**Directions for this task**: Read through the listing below and copy each line in which the word "white" occurs.

**Supplied data**:
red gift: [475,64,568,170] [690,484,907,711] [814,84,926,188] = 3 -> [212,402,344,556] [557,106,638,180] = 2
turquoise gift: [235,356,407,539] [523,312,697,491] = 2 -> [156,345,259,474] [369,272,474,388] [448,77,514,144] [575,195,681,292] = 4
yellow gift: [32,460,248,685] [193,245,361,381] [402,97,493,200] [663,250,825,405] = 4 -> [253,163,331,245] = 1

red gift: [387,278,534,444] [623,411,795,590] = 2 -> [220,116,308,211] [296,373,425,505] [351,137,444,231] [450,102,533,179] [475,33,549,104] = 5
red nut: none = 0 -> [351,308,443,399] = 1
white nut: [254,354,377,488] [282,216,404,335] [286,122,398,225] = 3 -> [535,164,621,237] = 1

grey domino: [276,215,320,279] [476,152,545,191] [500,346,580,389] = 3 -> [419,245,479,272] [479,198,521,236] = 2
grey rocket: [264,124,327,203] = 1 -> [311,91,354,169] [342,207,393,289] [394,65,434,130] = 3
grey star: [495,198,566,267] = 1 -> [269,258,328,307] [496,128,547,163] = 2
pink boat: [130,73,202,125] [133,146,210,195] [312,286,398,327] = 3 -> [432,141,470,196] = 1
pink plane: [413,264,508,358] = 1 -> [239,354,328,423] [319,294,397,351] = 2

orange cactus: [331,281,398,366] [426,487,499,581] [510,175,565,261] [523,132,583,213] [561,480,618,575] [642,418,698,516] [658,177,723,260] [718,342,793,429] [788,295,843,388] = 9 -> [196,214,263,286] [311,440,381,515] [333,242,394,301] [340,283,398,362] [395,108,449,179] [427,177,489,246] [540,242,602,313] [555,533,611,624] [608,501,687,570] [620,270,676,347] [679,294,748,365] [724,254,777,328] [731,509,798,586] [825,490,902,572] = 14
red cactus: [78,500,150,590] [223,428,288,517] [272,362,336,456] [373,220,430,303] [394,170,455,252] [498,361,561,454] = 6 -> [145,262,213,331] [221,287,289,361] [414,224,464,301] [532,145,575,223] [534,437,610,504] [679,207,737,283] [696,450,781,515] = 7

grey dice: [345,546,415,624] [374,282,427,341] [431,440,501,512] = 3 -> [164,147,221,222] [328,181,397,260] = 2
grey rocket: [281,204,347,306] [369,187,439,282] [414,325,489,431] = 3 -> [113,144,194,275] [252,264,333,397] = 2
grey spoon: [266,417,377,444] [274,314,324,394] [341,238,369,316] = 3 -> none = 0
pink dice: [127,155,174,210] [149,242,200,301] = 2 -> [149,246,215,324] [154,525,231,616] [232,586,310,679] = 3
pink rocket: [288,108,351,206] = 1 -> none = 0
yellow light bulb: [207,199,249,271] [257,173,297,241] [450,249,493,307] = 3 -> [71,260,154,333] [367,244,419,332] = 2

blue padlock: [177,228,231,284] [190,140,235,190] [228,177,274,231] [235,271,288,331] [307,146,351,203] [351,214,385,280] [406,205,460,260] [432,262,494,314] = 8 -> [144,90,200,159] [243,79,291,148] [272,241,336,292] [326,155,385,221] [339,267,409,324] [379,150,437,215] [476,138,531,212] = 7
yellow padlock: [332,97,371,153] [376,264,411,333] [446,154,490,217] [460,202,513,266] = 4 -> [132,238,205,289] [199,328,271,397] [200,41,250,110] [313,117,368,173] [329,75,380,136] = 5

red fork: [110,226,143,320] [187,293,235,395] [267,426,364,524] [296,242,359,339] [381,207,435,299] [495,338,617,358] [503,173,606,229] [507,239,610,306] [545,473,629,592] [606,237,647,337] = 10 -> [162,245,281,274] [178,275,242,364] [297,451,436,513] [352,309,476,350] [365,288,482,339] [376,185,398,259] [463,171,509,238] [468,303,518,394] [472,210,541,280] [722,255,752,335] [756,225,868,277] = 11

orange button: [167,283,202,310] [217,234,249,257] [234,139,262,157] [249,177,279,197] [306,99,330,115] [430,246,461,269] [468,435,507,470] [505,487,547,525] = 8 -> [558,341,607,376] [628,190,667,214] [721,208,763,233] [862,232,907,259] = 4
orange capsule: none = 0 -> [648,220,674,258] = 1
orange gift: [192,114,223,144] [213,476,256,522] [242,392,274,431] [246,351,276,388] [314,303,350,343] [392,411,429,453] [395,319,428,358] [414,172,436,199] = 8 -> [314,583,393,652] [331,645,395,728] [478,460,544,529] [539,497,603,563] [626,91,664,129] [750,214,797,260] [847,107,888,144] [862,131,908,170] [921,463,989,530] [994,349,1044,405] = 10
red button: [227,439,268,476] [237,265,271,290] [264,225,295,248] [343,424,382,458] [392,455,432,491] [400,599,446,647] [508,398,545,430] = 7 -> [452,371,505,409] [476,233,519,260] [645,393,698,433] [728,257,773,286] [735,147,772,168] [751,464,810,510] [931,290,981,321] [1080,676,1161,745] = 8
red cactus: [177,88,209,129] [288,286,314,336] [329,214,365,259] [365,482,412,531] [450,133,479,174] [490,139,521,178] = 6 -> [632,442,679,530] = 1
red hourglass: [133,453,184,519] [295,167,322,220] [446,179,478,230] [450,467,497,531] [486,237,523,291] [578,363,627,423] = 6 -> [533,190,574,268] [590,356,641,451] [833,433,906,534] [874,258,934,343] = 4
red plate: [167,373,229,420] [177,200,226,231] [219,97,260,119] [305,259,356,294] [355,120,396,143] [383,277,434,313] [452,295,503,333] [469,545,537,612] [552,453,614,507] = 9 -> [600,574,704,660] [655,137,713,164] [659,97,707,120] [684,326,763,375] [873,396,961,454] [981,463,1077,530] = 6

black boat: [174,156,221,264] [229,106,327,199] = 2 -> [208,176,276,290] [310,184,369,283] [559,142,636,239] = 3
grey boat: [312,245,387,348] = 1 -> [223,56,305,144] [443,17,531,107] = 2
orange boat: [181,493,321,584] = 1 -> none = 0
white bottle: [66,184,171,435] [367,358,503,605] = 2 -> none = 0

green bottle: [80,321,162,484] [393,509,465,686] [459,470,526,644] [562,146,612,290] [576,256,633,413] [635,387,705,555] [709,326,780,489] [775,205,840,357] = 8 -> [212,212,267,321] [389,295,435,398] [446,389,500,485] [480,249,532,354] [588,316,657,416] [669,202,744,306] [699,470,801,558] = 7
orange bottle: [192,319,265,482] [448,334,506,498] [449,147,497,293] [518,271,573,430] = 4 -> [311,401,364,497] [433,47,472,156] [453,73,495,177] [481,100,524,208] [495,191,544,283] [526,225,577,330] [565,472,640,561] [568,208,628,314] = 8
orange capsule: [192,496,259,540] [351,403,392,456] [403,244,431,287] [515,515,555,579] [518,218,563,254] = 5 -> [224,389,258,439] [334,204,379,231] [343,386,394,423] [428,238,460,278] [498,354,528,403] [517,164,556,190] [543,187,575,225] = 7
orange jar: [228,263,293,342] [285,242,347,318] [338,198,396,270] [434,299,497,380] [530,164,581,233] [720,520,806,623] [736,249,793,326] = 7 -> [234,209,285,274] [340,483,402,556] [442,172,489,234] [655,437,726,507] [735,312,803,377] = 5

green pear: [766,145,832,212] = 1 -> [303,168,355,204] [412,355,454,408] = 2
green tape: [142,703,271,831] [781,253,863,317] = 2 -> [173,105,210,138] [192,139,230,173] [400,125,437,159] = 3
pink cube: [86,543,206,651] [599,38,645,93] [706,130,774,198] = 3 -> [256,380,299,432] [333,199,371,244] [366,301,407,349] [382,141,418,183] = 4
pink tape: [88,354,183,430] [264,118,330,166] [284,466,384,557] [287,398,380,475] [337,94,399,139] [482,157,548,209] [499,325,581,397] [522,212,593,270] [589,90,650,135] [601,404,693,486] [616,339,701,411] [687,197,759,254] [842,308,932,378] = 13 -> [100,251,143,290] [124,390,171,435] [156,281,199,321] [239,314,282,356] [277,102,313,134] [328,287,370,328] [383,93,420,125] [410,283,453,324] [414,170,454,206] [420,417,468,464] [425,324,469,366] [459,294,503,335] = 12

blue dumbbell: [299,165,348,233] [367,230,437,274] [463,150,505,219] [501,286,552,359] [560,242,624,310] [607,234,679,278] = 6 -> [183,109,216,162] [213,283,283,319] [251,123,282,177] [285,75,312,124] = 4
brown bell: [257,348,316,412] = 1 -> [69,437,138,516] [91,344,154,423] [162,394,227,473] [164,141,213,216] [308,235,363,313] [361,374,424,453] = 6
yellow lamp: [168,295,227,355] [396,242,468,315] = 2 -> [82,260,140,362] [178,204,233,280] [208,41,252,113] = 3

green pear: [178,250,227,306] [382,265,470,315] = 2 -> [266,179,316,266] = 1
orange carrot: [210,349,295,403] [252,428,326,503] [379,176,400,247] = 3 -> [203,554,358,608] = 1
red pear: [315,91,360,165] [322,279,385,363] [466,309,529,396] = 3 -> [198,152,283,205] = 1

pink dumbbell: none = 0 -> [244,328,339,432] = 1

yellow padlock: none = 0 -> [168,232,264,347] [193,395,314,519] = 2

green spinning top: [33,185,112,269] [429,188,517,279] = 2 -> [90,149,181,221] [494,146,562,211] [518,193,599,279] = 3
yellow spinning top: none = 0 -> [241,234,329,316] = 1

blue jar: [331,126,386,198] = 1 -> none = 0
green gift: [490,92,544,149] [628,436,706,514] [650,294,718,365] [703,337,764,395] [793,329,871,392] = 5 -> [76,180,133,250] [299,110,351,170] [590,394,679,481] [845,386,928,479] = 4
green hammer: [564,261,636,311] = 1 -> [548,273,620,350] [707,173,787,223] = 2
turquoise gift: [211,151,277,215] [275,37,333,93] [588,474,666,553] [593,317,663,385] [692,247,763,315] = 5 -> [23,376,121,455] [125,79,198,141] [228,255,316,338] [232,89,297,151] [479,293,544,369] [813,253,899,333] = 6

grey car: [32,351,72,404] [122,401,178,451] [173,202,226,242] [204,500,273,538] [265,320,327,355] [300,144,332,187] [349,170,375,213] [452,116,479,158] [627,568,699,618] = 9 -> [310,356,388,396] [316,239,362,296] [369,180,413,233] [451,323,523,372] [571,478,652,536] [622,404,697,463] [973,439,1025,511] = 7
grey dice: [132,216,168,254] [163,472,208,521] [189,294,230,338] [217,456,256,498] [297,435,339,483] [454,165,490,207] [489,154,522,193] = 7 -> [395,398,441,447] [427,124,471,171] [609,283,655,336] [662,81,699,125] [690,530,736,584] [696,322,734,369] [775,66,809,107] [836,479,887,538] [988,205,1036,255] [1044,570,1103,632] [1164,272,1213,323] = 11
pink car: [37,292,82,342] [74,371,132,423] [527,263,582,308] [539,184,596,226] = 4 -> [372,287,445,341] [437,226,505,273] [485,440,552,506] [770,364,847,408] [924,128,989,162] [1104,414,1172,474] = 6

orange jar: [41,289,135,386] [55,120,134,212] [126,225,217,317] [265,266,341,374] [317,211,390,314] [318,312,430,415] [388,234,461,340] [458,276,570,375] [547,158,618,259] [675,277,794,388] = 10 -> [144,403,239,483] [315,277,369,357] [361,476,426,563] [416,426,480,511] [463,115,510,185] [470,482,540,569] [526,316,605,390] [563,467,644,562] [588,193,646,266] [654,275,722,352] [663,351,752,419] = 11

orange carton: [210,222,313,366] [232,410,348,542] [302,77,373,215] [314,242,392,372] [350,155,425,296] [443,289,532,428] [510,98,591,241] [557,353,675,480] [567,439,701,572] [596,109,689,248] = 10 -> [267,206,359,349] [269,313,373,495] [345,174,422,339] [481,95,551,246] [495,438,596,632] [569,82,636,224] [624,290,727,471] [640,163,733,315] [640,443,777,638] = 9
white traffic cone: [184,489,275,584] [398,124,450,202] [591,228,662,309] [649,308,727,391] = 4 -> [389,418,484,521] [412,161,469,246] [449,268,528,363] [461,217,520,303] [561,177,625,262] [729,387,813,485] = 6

**Exercise answer**:
white nut: [254,354,377,488] [282,216,404,335] [286,122,398,225] = 3 -> [535,164,621,237] = 1
white bottle: [66,184,171,435] [367,358,503,605] = 2 -> none = 0
white traffic cone: [184,489,275,584] [398,124,450,202] [591,228,662,309] [649,308,727,391] = 4 -> [389,418,484,521] [412,161,469,246] [449,268,528,363] [461,217,520,303] [561,177,625,262] [729,387,813,485] = 6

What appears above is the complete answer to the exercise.